— BEGIN RECORDED INFORMATION —

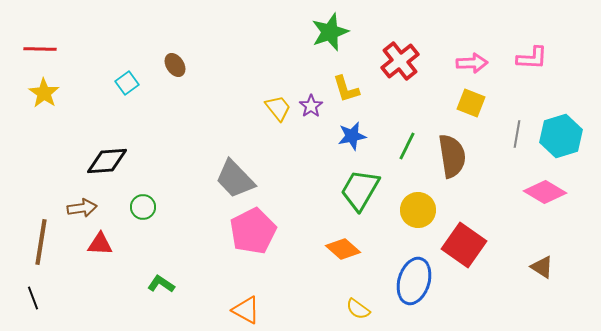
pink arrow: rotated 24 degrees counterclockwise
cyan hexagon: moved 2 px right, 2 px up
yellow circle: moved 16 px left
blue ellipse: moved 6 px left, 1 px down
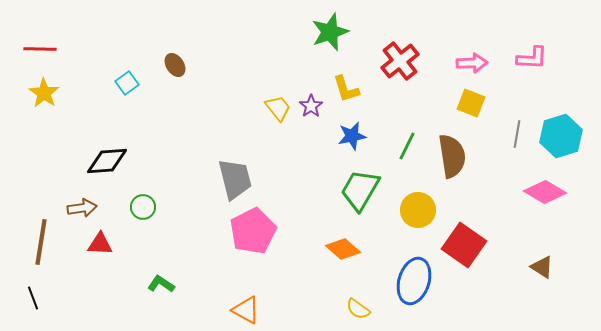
gray trapezoid: rotated 150 degrees counterclockwise
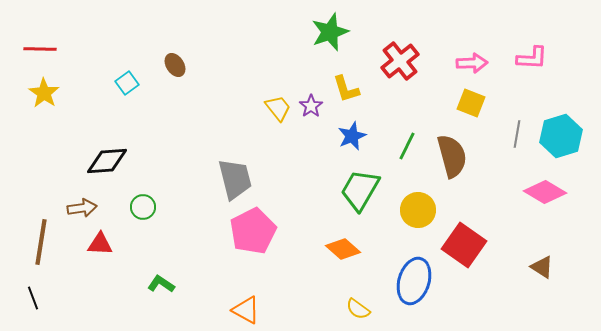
blue star: rotated 12 degrees counterclockwise
brown semicircle: rotated 6 degrees counterclockwise
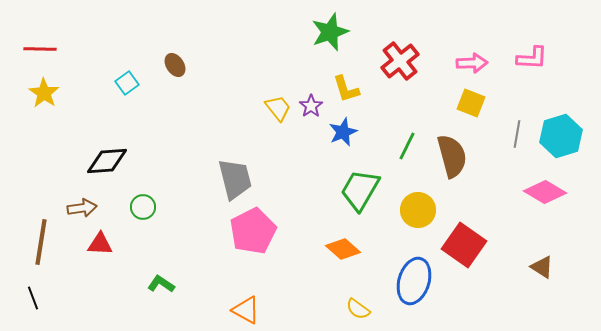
blue star: moved 9 px left, 4 px up
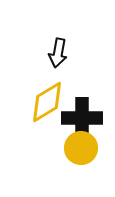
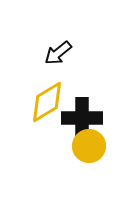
black arrow: rotated 40 degrees clockwise
yellow circle: moved 8 px right, 2 px up
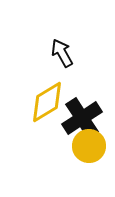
black arrow: moved 4 px right; rotated 100 degrees clockwise
black cross: rotated 33 degrees counterclockwise
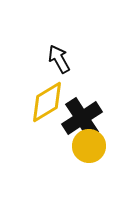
black arrow: moved 3 px left, 6 px down
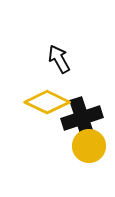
yellow diamond: rotated 57 degrees clockwise
black cross: rotated 15 degrees clockwise
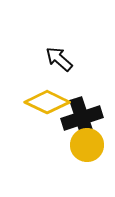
black arrow: rotated 20 degrees counterclockwise
yellow circle: moved 2 px left, 1 px up
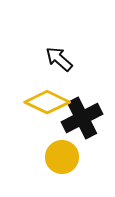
black cross: rotated 9 degrees counterclockwise
yellow circle: moved 25 px left, 12 px down
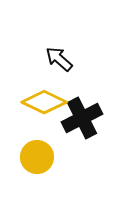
yellow diamond: moved 3 px left
yellow circle: moved 25 px left
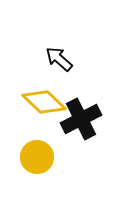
yellow diamond: rotated 18 degrees clockwise
black cross: moved 1 px left, 1 px down
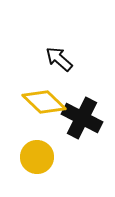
black cross: moved 1 px right, 1 px up; rotated 36 degrees counterclockwise
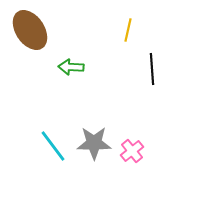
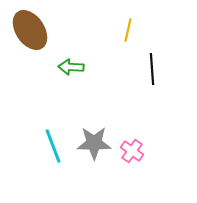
cyan line: rotated 16 degrees clockwise
pink cross: rotated 15 degrees counterclockwise
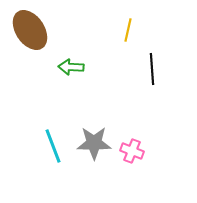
pink cross: rotated 15 degrees counterclockwise
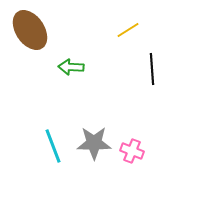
yellow line: rotated 45 degrees clockwise
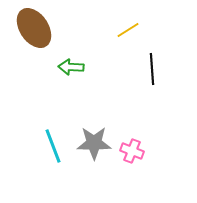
brown ellipse: moved 4 px right, 2 px up
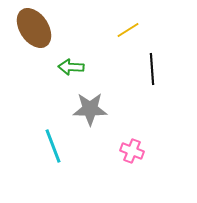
gray star: moved 4 px left, 34 px up
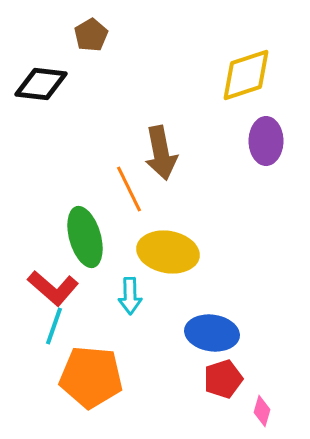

— END RECORDED INFORMATION —

SHORT TASK: Copy all the data line for line and word for word, leaving out the pictures.

COMPLETE OUTPUT:
pink arrow: rotated 24 degrees counterclockwise
cyan hexagon: moved 2 px right, 2 px up
yellow circle: moved 16 px left
blue ellipse: moved 6 px left, 1 px down
gray trapezoid: rotated 150 degrees counterclockwise
blue star: rotated 12 degrees counterclockwise
brown semicircle: rotated 6 degrees counterclockwise
blue star: moved 9 px left, 4 px up
black arrow: rotated 40 degrees clockwise
yellow circle: moved 8 px right, 2 px up
black arrow: moved 4 px right; rotated 100 degrees clockwise
black cross: rotated 33 degrees counterclockwise
black arrow: moved 3 px left, 6 px down
yellow diamond: rotated 57 degrees clockwise
black cross: rotated 15 degrees clockwise
black arrow: rotated 20 degrees counterclockwise
yellow circle: moved 2 px left, 1 px up
black cross: rotated 9 degrees counterclockwise
yellow circle: moved 25 px left, 12 px down
yellow diamond: moved 3 px left
yellow circle: moved 25 px left
yellow diamond: rotated 18 degrees clockwise
black cross: moved 1 px left, 1 px down
black cross: moved 1 px right, 1 px up; rotated 36 degrees counterclockwise
cyan line: rotated 16 degrees clockwise
pink cross: rotated 15 degrees counterclockwise
pink cross: rotated 15 degrees counterclockwise
yellow line: rotated 45 degrees clockwise
brown ellipse: moved 4 px right, 2 px up
gray star: moved 4 px left, 34 px up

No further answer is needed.